═══ Data for processing ═══

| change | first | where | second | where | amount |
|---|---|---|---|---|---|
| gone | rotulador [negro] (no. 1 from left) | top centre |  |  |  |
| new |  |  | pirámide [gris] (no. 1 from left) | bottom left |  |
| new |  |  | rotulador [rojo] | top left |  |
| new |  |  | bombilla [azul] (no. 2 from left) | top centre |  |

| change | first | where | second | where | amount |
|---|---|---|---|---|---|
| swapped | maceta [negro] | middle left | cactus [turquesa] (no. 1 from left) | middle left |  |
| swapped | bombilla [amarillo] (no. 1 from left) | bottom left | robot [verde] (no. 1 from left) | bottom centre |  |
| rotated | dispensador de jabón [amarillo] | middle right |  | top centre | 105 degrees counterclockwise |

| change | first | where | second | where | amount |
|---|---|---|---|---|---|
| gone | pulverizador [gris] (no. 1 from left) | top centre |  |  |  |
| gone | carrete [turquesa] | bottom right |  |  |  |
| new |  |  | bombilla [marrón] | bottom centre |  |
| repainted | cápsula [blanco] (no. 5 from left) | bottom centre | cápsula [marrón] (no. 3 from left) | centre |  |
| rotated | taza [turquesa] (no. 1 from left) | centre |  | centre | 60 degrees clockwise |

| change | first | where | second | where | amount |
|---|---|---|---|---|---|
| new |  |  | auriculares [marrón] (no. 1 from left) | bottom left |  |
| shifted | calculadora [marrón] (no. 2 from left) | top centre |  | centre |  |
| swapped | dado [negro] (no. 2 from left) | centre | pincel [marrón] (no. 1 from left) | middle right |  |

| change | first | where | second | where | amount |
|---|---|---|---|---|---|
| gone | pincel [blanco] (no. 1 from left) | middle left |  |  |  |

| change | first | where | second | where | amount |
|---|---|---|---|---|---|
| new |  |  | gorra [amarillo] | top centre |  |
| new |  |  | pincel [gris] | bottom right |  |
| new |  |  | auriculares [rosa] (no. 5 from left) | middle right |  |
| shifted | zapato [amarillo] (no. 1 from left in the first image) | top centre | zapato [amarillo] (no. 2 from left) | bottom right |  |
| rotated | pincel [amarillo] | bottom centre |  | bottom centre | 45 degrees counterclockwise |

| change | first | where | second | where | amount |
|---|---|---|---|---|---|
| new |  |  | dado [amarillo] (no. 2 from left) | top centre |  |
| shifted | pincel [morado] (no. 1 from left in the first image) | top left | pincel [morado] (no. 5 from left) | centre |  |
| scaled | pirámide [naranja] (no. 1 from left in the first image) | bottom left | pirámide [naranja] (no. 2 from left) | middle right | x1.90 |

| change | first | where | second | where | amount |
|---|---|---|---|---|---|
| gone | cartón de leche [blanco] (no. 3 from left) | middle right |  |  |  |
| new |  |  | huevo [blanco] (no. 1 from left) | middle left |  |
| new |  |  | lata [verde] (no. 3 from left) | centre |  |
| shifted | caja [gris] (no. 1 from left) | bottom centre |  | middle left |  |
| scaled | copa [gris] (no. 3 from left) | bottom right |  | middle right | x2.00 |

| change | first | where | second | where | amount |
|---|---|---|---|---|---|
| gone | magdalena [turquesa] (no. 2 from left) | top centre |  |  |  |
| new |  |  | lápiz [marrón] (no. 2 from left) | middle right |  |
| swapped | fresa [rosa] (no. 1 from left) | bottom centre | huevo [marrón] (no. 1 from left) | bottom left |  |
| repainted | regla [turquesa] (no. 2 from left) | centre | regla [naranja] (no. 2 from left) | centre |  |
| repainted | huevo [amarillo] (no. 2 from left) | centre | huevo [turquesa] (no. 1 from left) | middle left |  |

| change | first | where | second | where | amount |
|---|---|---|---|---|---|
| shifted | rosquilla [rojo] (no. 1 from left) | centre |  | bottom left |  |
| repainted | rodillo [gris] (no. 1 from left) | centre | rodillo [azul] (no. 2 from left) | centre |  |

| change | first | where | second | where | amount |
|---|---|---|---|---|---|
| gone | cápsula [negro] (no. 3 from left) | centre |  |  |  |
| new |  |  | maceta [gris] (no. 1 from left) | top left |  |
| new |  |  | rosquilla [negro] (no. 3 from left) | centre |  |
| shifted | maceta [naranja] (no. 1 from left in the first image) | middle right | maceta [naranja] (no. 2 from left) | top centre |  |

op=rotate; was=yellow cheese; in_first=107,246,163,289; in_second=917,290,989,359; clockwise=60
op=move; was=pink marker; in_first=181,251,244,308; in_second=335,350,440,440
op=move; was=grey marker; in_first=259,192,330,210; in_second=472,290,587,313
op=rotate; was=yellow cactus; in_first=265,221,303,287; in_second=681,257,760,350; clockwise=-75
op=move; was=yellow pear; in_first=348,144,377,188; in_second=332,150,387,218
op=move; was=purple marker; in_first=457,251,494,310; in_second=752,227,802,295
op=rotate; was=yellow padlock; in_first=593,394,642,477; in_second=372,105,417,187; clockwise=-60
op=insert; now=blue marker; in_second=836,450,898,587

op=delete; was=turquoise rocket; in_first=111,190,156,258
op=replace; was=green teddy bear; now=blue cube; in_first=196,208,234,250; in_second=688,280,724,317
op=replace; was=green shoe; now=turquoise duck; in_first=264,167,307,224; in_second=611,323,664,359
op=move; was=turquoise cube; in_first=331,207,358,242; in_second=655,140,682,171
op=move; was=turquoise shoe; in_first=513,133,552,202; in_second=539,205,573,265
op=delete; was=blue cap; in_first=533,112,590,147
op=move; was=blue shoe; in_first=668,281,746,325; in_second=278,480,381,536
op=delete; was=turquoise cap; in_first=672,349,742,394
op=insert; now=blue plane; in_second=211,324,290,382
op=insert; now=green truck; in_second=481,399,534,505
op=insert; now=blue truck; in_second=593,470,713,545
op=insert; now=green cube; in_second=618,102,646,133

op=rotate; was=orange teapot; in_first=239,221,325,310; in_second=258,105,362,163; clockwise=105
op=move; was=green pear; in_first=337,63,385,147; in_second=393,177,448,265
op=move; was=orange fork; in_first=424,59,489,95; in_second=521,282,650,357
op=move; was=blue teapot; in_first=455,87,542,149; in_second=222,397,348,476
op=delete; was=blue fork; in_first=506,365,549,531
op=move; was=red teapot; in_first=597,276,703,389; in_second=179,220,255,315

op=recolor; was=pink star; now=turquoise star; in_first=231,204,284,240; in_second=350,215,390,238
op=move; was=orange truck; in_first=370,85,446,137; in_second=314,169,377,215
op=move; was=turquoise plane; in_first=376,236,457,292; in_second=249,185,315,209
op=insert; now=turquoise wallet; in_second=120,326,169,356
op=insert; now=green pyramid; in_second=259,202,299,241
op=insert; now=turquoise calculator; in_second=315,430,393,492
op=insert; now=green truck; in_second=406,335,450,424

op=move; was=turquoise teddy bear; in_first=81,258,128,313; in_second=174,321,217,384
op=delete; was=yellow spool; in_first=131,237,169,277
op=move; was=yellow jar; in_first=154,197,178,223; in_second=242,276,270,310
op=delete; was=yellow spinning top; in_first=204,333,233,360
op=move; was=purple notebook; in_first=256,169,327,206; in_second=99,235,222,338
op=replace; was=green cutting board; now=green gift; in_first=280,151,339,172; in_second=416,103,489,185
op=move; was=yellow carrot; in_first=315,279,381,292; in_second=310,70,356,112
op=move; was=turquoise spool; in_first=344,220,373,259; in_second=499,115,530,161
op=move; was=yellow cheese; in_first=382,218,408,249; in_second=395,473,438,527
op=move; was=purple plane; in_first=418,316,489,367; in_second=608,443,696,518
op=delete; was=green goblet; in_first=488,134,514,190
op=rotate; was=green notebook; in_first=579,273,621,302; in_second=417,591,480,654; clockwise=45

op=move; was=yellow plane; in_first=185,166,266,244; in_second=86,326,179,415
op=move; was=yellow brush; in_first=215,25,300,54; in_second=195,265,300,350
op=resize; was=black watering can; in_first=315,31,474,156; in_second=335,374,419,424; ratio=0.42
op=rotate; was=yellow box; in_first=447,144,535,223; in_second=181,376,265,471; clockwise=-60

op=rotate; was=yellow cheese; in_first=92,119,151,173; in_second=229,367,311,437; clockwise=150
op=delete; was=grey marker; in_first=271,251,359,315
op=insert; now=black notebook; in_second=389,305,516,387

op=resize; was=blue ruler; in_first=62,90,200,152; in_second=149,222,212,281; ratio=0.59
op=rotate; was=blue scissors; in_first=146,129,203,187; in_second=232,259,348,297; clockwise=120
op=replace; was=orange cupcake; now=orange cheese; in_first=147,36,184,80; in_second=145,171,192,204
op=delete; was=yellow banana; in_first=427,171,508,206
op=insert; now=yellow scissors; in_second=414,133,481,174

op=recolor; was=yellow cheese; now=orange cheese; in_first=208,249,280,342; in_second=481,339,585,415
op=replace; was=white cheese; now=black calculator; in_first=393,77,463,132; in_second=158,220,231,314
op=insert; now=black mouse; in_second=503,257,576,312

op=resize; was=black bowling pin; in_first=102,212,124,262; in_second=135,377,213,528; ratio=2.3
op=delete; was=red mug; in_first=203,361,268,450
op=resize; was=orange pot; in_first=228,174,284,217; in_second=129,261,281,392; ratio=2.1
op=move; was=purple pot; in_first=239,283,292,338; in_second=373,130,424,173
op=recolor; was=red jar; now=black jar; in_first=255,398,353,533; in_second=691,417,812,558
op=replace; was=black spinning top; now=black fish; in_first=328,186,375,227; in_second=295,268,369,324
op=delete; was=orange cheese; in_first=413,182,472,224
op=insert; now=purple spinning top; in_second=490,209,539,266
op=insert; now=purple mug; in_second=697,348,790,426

═══

### [Assigned task]
Find the word "rotulador" in the data and show each line that holds it.

### [Task response]
| gone | rotulador [negro] (no. 1 from left) | top centre |  |  |  |
| new |  |  | rotulador [rojo] | top left |  |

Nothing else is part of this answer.